* **TASK PROMPT**: Repeat the whole of the data, keeping every detail the same.

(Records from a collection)

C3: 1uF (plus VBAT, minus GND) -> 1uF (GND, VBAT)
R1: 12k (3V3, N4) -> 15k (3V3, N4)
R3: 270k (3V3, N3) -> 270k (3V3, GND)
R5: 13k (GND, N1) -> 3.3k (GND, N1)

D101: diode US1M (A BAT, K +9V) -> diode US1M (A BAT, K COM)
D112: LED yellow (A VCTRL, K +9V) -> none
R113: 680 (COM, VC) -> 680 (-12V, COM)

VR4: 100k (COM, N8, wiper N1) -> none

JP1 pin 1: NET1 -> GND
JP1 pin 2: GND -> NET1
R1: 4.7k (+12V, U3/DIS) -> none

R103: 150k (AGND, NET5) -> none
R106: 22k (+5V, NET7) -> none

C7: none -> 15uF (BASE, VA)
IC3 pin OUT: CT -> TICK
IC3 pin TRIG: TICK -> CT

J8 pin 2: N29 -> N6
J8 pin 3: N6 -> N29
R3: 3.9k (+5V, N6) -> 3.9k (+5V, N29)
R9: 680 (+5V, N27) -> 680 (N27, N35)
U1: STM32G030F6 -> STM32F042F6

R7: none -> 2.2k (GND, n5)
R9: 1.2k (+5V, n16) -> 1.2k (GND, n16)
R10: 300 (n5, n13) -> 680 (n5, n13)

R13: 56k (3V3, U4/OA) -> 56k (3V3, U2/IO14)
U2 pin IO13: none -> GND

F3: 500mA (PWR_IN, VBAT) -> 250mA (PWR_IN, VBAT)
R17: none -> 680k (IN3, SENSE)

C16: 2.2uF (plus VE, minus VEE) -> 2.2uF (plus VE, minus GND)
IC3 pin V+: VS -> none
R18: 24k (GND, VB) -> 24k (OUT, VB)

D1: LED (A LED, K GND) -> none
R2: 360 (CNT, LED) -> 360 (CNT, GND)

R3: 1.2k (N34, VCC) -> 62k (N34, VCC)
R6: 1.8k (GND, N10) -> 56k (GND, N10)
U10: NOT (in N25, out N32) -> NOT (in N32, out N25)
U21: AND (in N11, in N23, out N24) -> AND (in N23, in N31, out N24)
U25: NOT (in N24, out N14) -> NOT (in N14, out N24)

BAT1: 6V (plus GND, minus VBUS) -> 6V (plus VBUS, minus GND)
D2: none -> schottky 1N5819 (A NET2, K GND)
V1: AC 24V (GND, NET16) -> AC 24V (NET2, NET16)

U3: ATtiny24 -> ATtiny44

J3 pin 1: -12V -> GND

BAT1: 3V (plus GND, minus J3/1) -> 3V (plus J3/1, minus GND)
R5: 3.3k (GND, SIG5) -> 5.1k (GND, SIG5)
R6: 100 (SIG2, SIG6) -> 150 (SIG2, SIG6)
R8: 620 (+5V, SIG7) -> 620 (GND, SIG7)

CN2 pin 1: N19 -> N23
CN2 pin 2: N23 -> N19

* **ANSWER TO THIS PROBLEM**:
C3: 1uF (plus VBAT, minus GND) -> 1uF (GND, VBAT)
R1: 12k (3V3, N4) -> 15k (3V3, N4)
R3: 270k (3V3, N3) -> 270k (3V3, GND)
R5: 13k (GND, N1) -> 3.3k (GND, N1)

D101: diode US1M (A BAT, K +9V) -> diode US1M (A BAT, K COM)
D112: LED yellow (A VCTRL, K +9V) -> none
R113: 680 (COM, VC) -> 680 (-12V, COM)

VR4: 100k (COM, N8, wiper N1) -> none

JP1 pin 1: NET1 -> GND
JP1 pin 2: GND -> NET1
R1: 4.7k (+12V, U3/DIS) -> none

R103: 150k (AGND, NET5) -> none
R106: 22k (+5V, NET7) -> none

C7: none -> 15uF (BASE, VA)
IC3 pin OUT: CT -> TICK
IC3 pin TRIG: TICK -> CT

J8 pin 2: N29 -> N6
J8 pin 3: N6 -> N29
R3: 3.9k (+5V, N6) -> 3.9k (+5V, N29)
R9: 680 (+5V, N27) -> 680 (N27, N35)
U1: STM32G030F6 -> STM32F042F6

R7: none -> 2.2k (GND, n5)
R9: 1.2k (+5V, n16) -> 1.2k (GND, n16)
R10: 300 (n5, n13) -> 680 (n5, n13)

R13: 56k (3V3, U4/OA) -> 56k (3V3, U2/IO14)
U2 pin IO13: none -> GND

F3: 500mA (PWR_IN, VBAT) -> 250mA (PWR_IN, VBAT)
R17: none -> 680k (IN3, SENSE)

C16: 2.2uF (plus VE, minus VEE) -> 2.2uF (plus VE, minus GND)
IC3 pin V+: VS -> none
R18: 24k (GND, VB) -> 24k (OUT, VB)

D1: LED (A LED, K GND) -> none
R2: 360 (CNT, LED) -> 360 (CNT, GND)

R3: 1.2k (N34, VCC) -> 62k (N34, VCC)
R6: 1.8k (GND, N10) -> 56k (GND, N10)
U10: NOT (in N25, out N32) -> NOT (in N32, out N25)
U21: AND (in N11, in N23, out N24) -> AND (in N23, in N31, out N24)
U25: NOT (in N24, out N14) -> NOT (in N14, out N24)

BAT1: 6V (plus GND, minus VBUS) -> 6V (plus VBUS, minus GND)
D2: none -> schottky 1N5819 (A NET2, K GND)
V1: AC 24V (GND, NET16) -> AC 24V (NET2, NET16)

U3: ATtiny24 -> ATtiny44

J3 pin 1: -12V -> GND

BAT1: 3V (plus GND, minus J3/1) -> 3V (plus J3/1, minus GND)
R5: 3.3k (GND, SIG5) -> 5.1k (GND, SIG5)
R6: 100 (SIG2, SIG6) -> 150 (SIG2, SIG6)
R8: 620 (+5V, SIG7) -> 620 (GND, SIG7)

CN2 pin 1: N19 -> N23
CN2 pin 2: N23 -> N19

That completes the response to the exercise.